• **What you need to do**
Take the line containing "RELAY pin IN1: A8 -> A3" and every line below it through the end of the entries, and output them verbatim, pictures excluded.

• **Provided records**
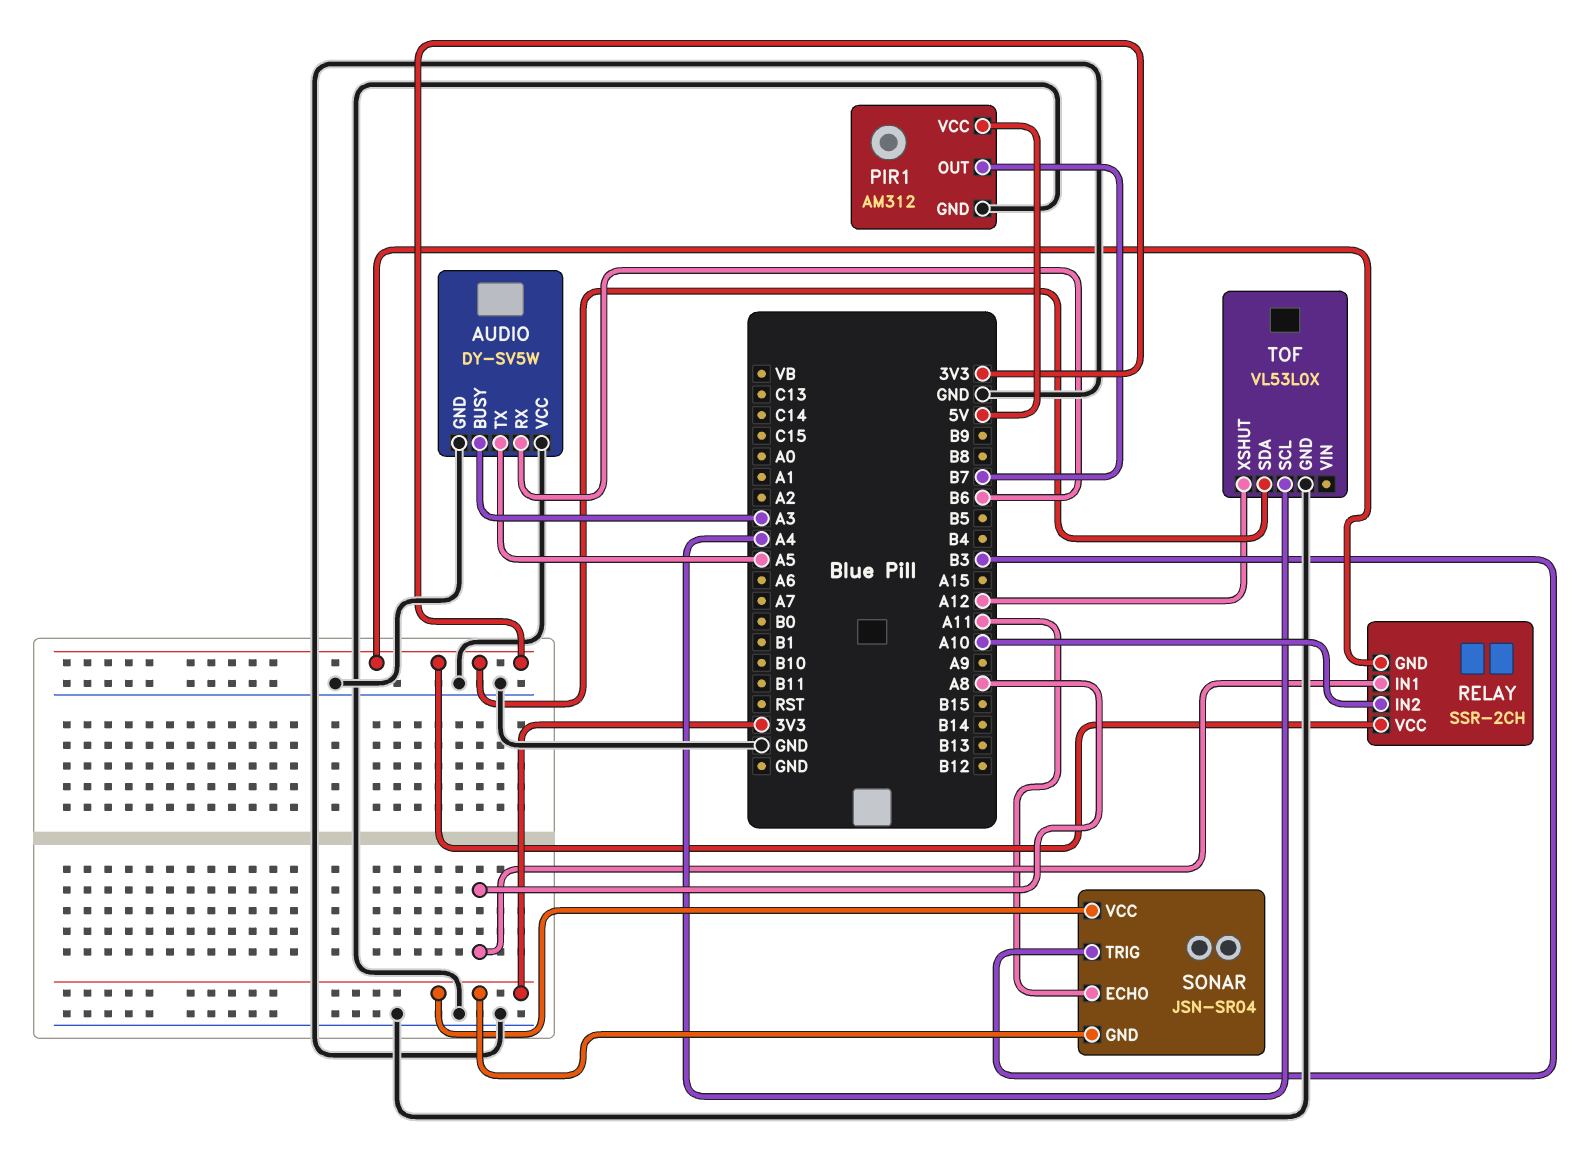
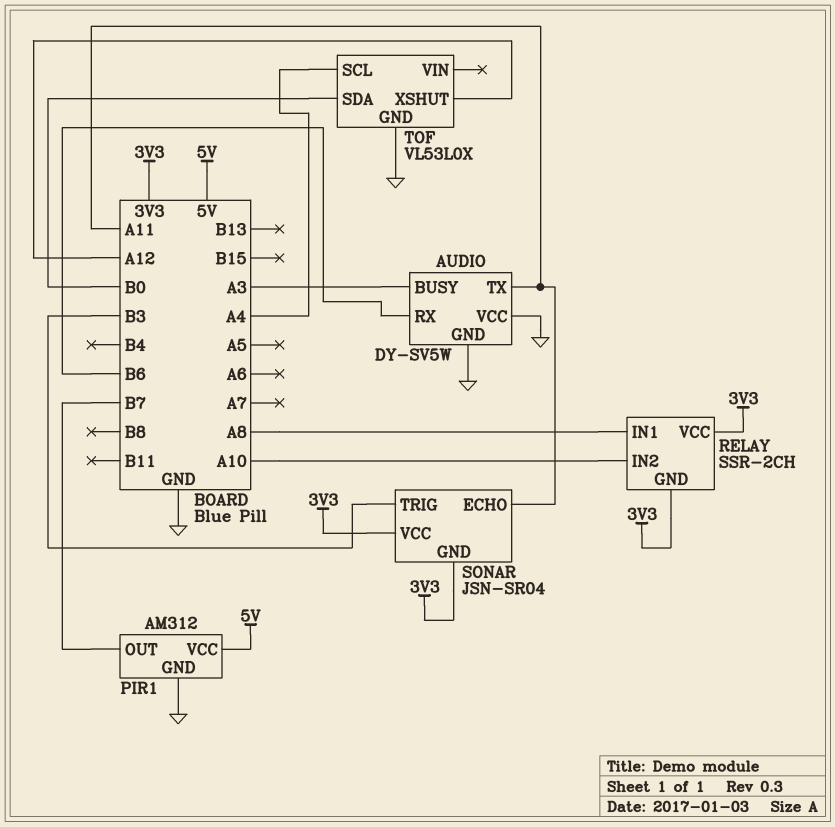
AUDIO pin TX: A5 -> A11
TOF pin SDA: 3V3 -> B0

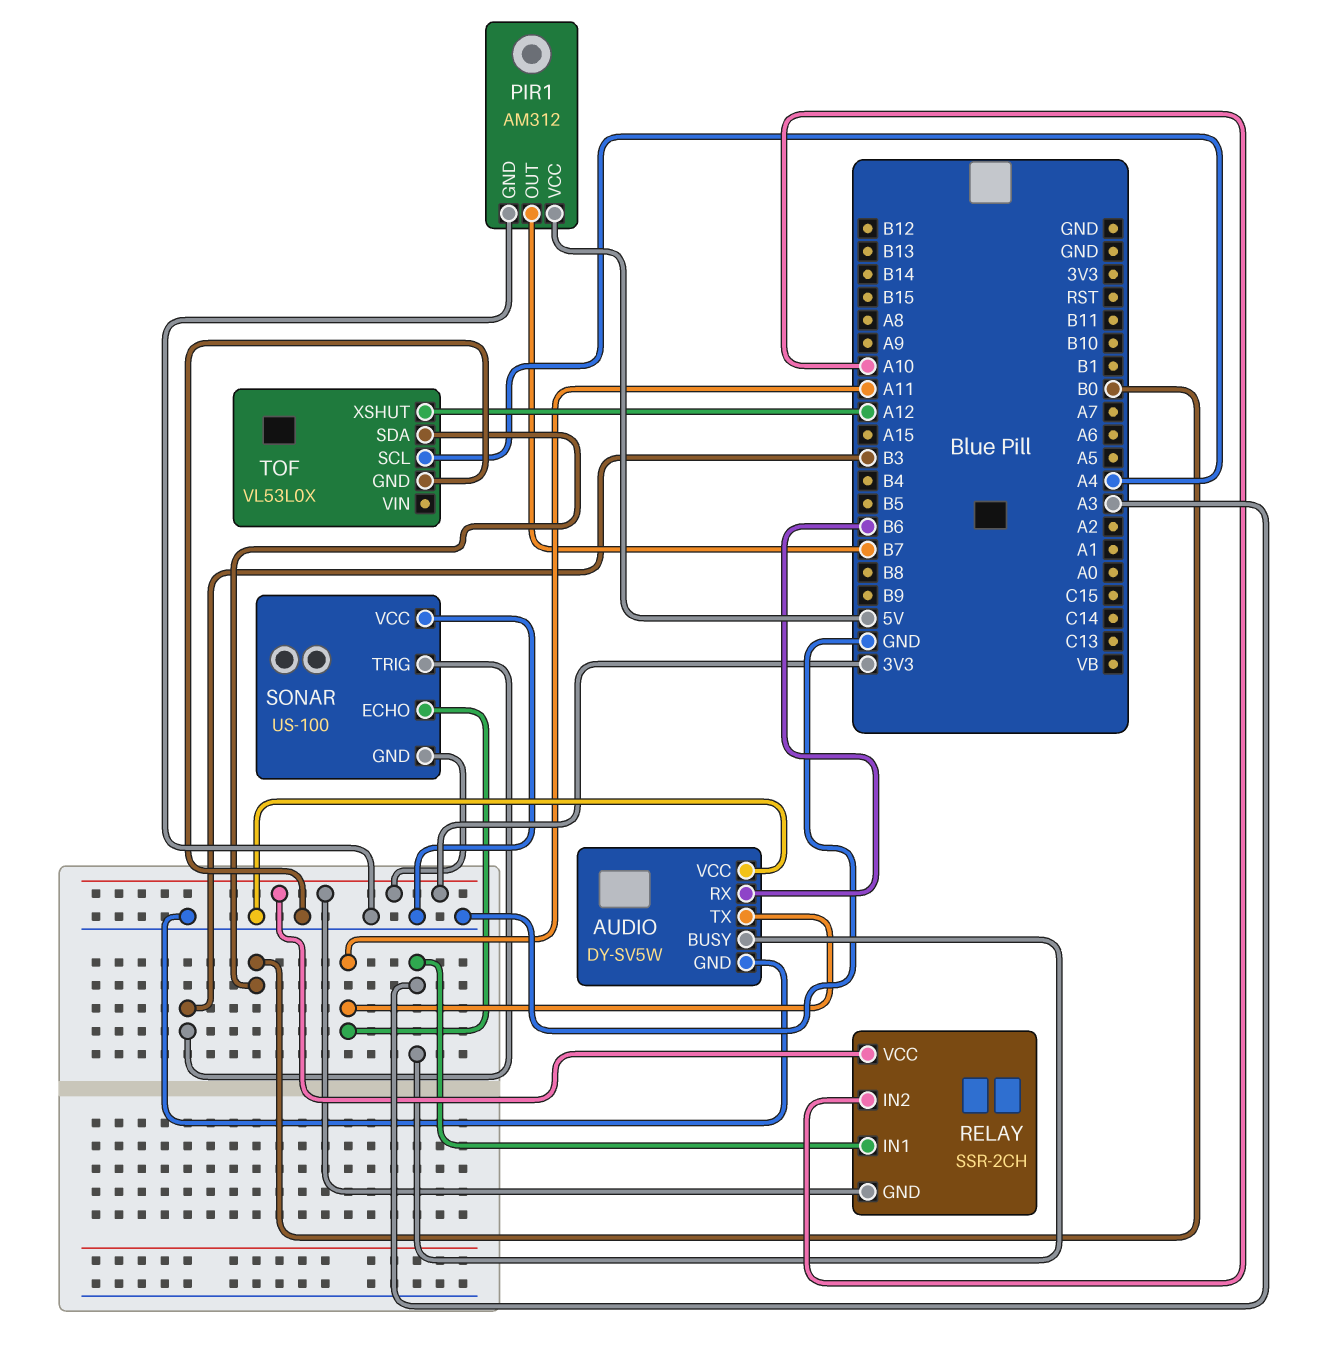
RELAY pin IN1: A8 -> A3
SONAR: JSN-SR04 -> US-100
SONAR pin VCC: 3V3 -> GND

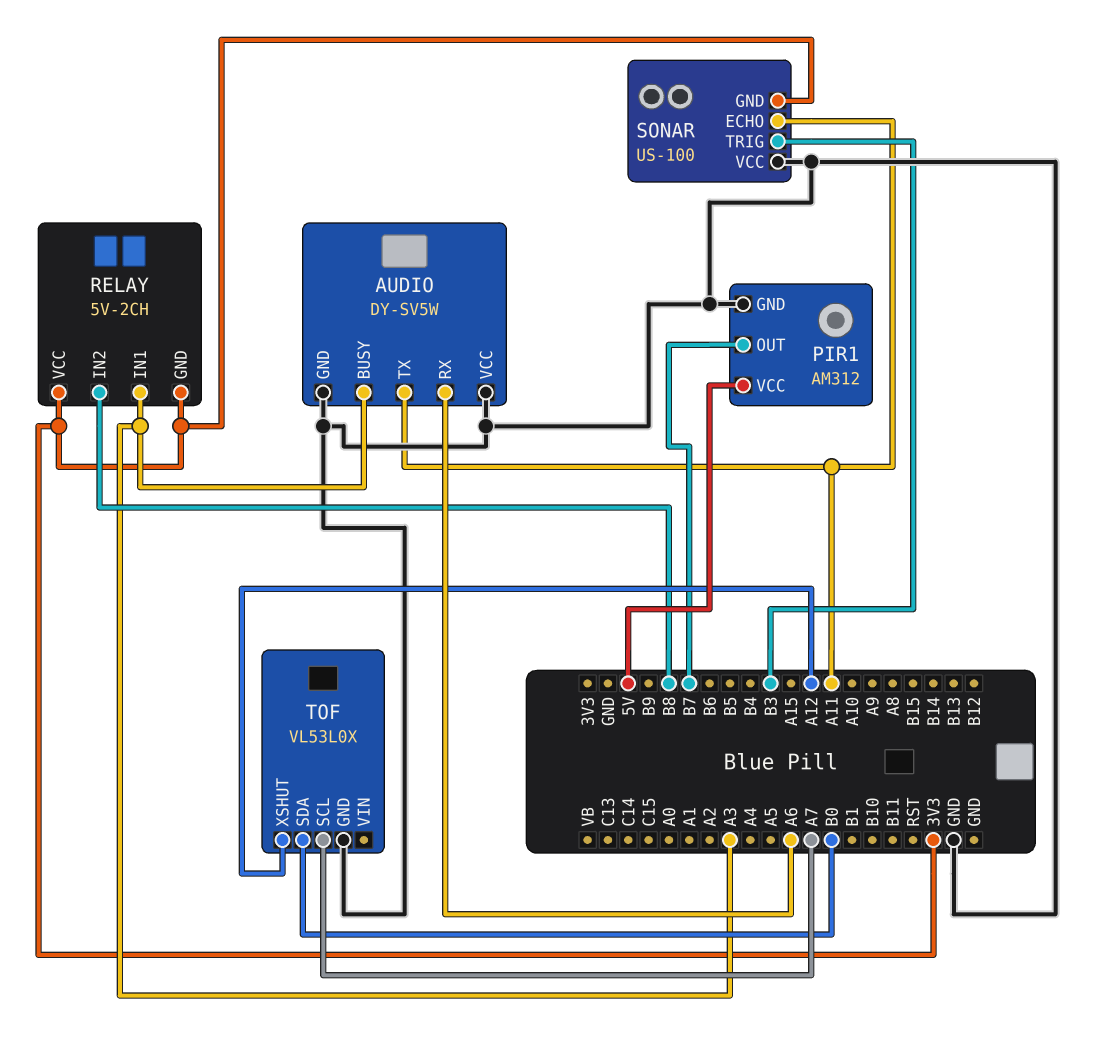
AUDIO pin RX: B6 -> A6
RELAY: SSR-2CH -> 5V-2CH
RELAY pin IN2: A10 -> B8
TOF pin SCL: A4 -> A7

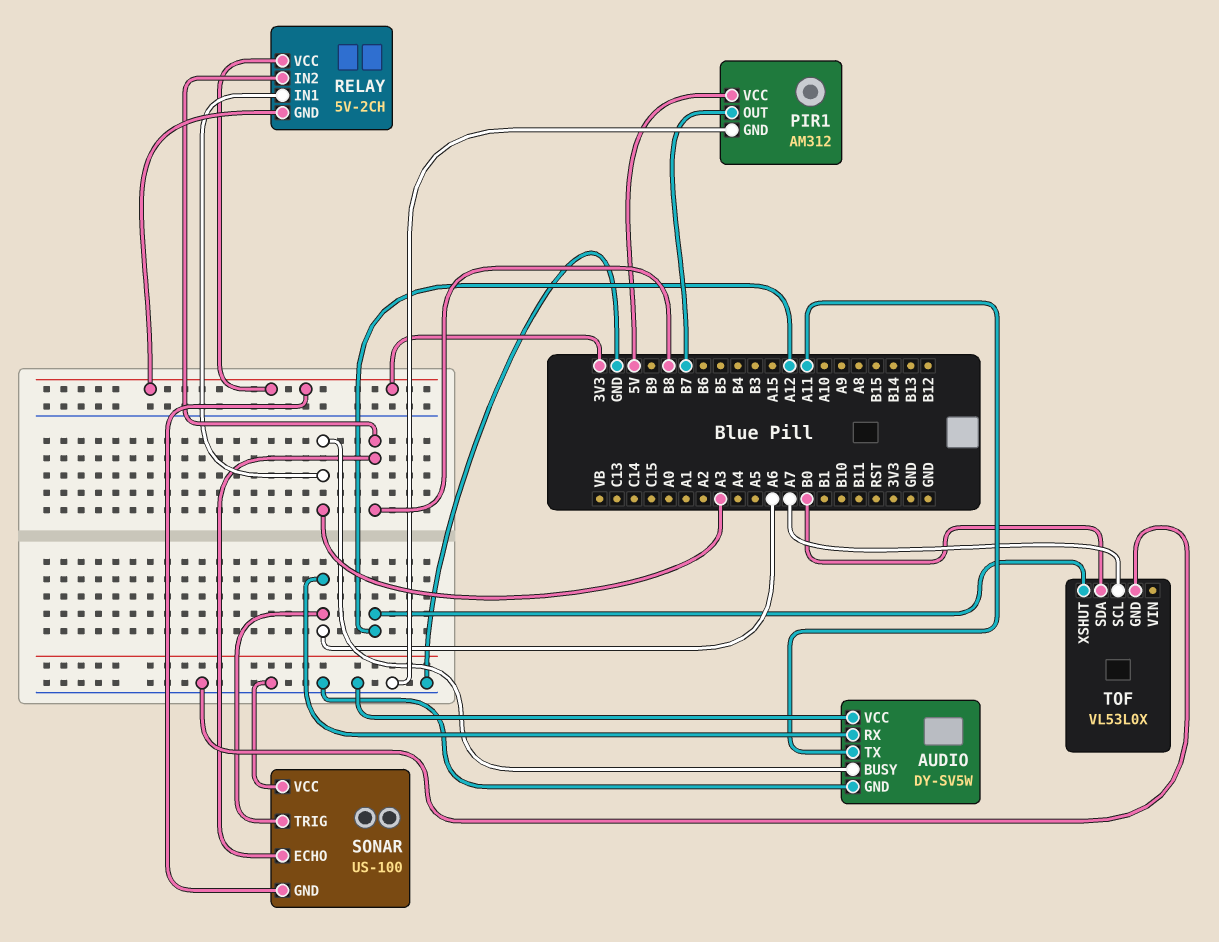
SONAR pin ECHO: A11 -> B8
SONAR pin TRIG: B3 -> A6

• **Exercise solution**
RELAY pin IN1: A8 -> A3
SONAR: JSN-SR04 -> US-100
SONAR pin VCC: 3V3 -> GND

AUDIO pin RX: B6 -> A6
RELAY: SSR-2CH -> 5V-2CH
RELAY pin IN2: A10 -> B8
TOF pin SCL: A4 -> A7

SONAR pin ECHO: A11 -> B8
SONAR pin TRIG: B3 -> A6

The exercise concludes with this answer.